■ Work to be completed
Write out all the entries below word for word, but leave the pictures out.

** Start **

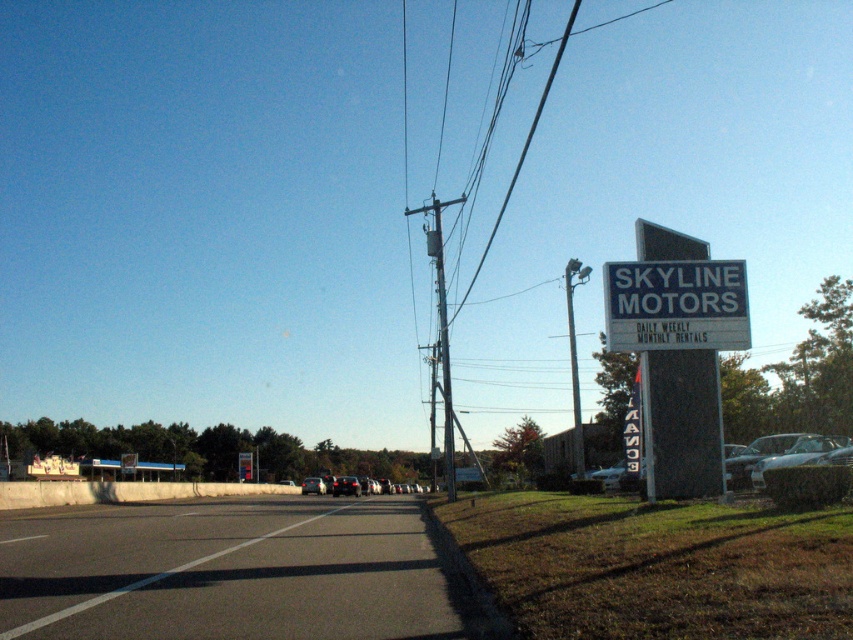
Question: Can you confirm if metallic gray pole at upper right is bigger than matte black car at center?

Choices:
 (A) no
 (B) yes

Answer: (B)

Question: Estimate the real-world distances between objects in this image. Which object is closer to the camouflage-patterned car at right?

Choices:
 (A) black asphalt highway at lower left
 (B) metallic gray pole at upper right

Answer: (A)

Question: Is shiny silver sedan at center further to camera compared to matte black car at center?

Choices:
 (A) yes
 (B) no

Answer: (B)

Question: Which point is closer to the camera?

Choices:
 (A) (734, 336)
 (B) (357, 481)
 (C) (317, 481)
 (D) (811, 442)

Answer: (A)

Question: Based on their relative distances, which object is farther from the white plastic sign at upper right?

Choices:
 (A) metallic gray utility pole at center
 (B) silver metallic car at center
 (C) metallic gray pole at upper right
 (D) matte black car at center

Answer: (D)

Question: Does camouflage-patterned car at right appear on the right side of shiny silver sedan at center?

Choices:
 (A) no
 (B) yes

Answer: (B)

** End **

■ Solution below
Question: Can you confirm if metallic gray pole at upper right is bigger than matte black car at center?

Choices:
 (A) no
 (B) yes

Answer: (B)

Question: Estimate the real-world distances between objects in this image. Which object is closer to the camouflage-patterned car at right?

Choices:
 (A) black asphalt highway at lower left
 (B) metallic gray pole at upper right

Answer: (A)

Question: Is shiny silver sedan at center further to camera compared to matte black car at center?

Choices:
 (A) yes
 (B) no

Answer: (B)

Question: Which point is closer to the camera?

Choices:
 (A) (734, 336)
 (B) (357, 481)
 (C) (317, 481)
 (D) (811, 442)

Answer: (A)

Question: Based on their relative distances, which object is farther from the white plastic sign at upper right?

Choices:
 (A) metallic gray utility pole at center
 (B) silver metallic car at center
 (C) metallic gray pole at upper right
 (D) matte black car at center

Answer: (D)

Question: Does camouflage-patterned car at right appear on the right side of shiny silver sedan at center?

Choices:
 (A) no
 (B) yes

Answer: (B)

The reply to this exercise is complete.